ACTION ITEM:
With pictures omitted, restate the data word for word.

** Opening DATASET EXCERPTS block **

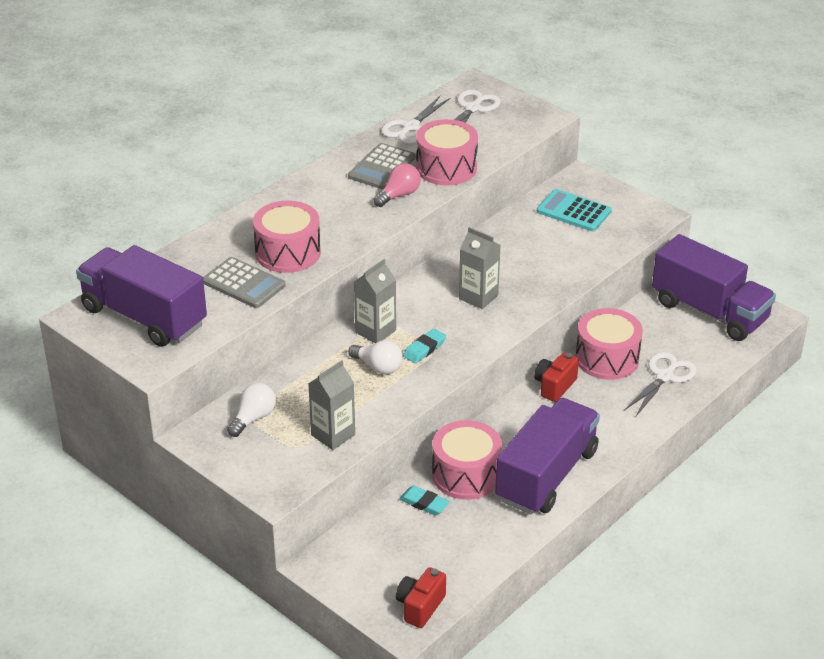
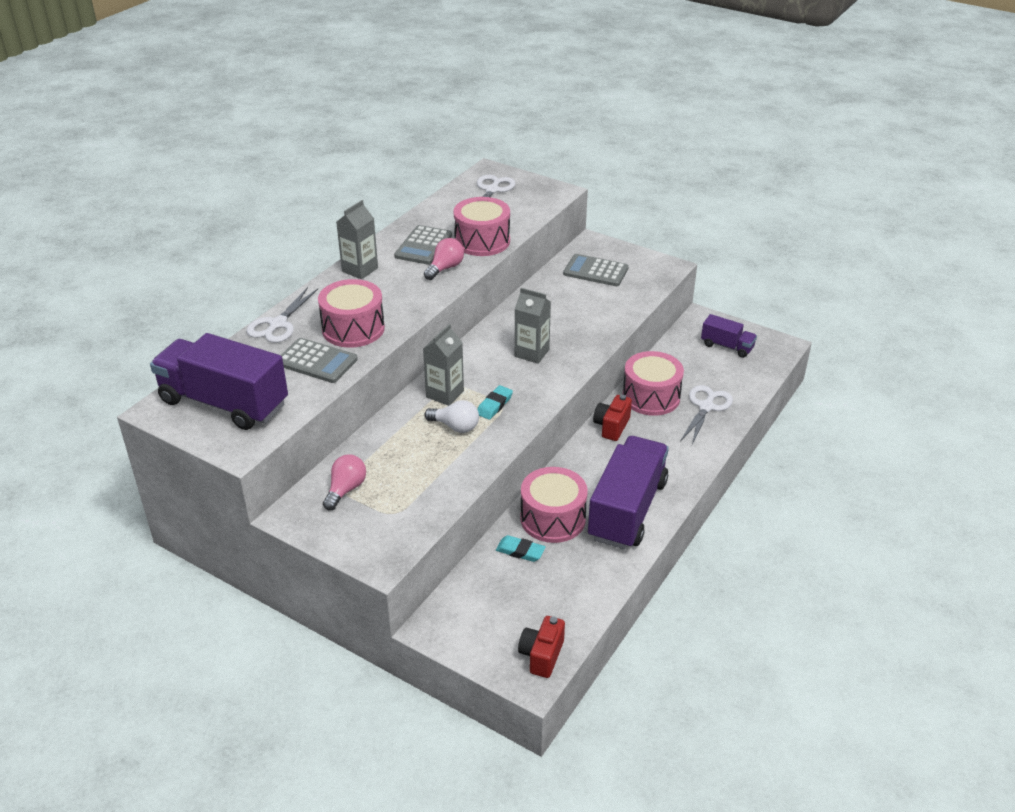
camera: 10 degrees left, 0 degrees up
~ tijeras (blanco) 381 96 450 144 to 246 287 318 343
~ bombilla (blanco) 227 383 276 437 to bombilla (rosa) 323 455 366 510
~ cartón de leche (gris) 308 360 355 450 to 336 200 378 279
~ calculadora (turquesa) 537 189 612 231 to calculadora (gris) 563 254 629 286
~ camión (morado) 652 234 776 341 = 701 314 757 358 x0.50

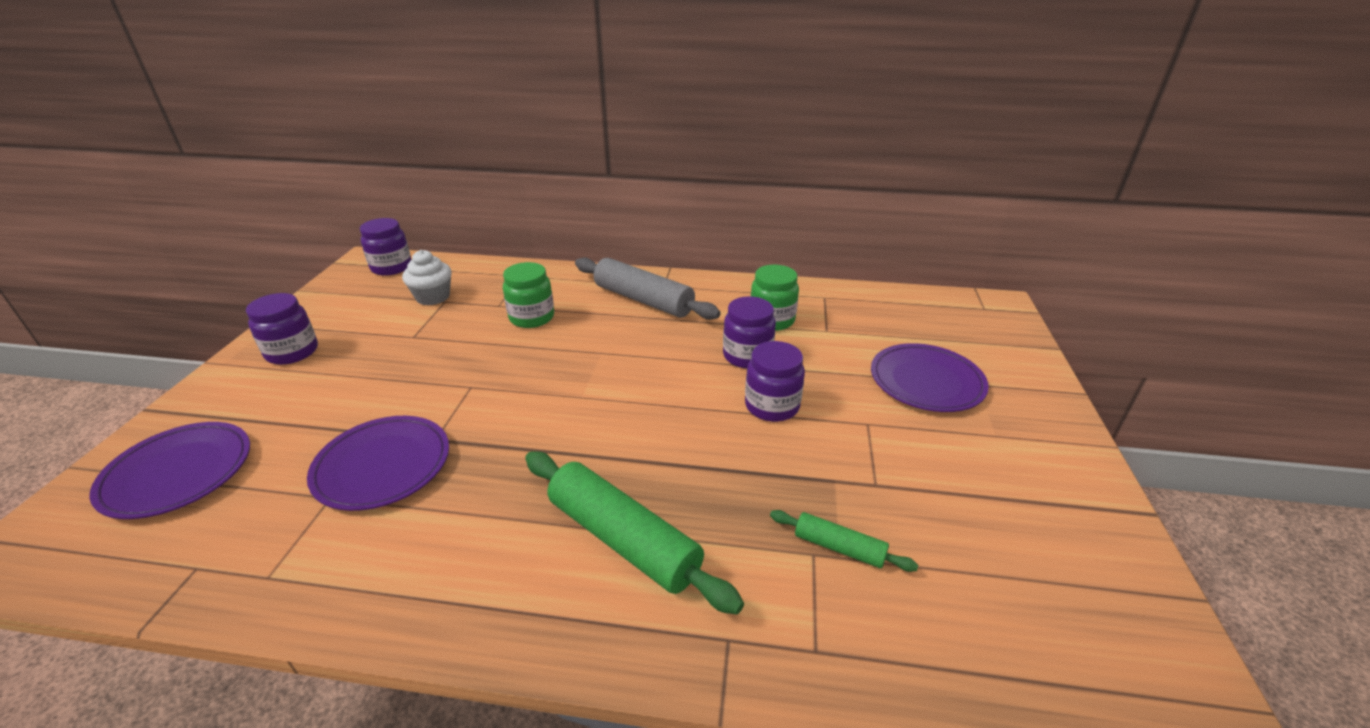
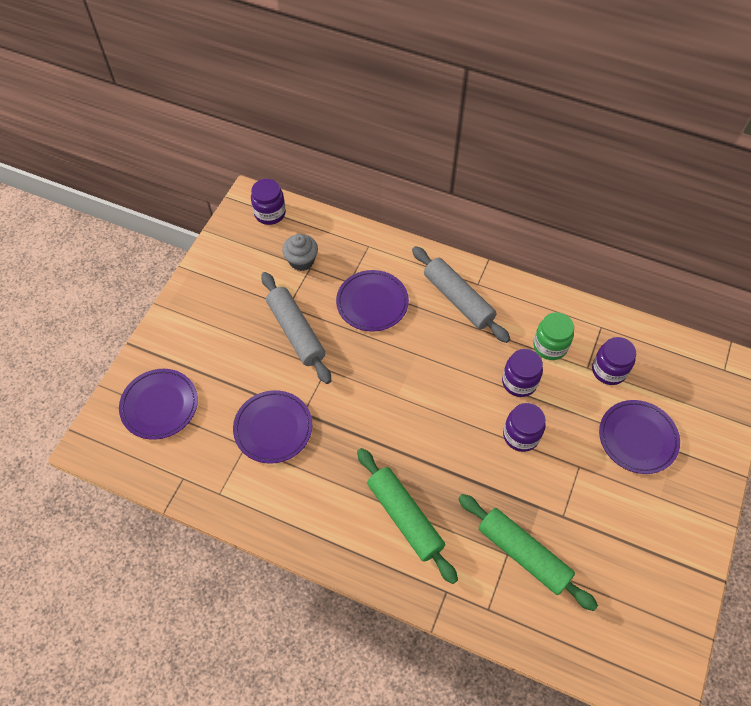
camera: 15 degrees right, 25 degrees up
+ rodillo (gris) 261 272 331 384
~ magdalena (blanco) 402 250 452 306 to magdalena (gris) 282 234 318 271
~ tarro (verde) 503 262 554 328 to plato (morado) 336 270 409 332
~ rodillo (verde) 770 510 918 572 = 458 494 598 611 x1.97
~ tarro (morado) 246 293 318 365 to 592 337 636 385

** Closing DATASET EXCERPTS block **

SOLVED PROBLEM:
camera: 10 degrees left, 0 degrees up
~ tijeras (blanco) 381 96 450 144 to 246 287 318 343
~ bombilla (blanco) 227 383 276 437 to bombilla (rosa) 323 455 366 510
~ cartón de leche (gris) 308 360 355 450 to 336 200 378 279
~ calculadora (turquesa) 537 189 612 231 to calculadora (gris) 563 254 629 286
~ camión (morado) 652 234 776 341 = 701 314 757 358 x0.50

camera: 15 degrees right, 25 degrees up
+ rodillo (gris) 261 272 331 384
~ magdalena (blanco) 402 250 452 306 to magdalena (gris) 282 234 318 271
~ tarro (verde) 503 262 554 328 to plato (morado) 336 270 409 332
~ rodillo (verde) 770 510 918 572 = 458 494 598 611 x1.97
~ tarro (morado) 246 293 318 365 to 592 337 636 385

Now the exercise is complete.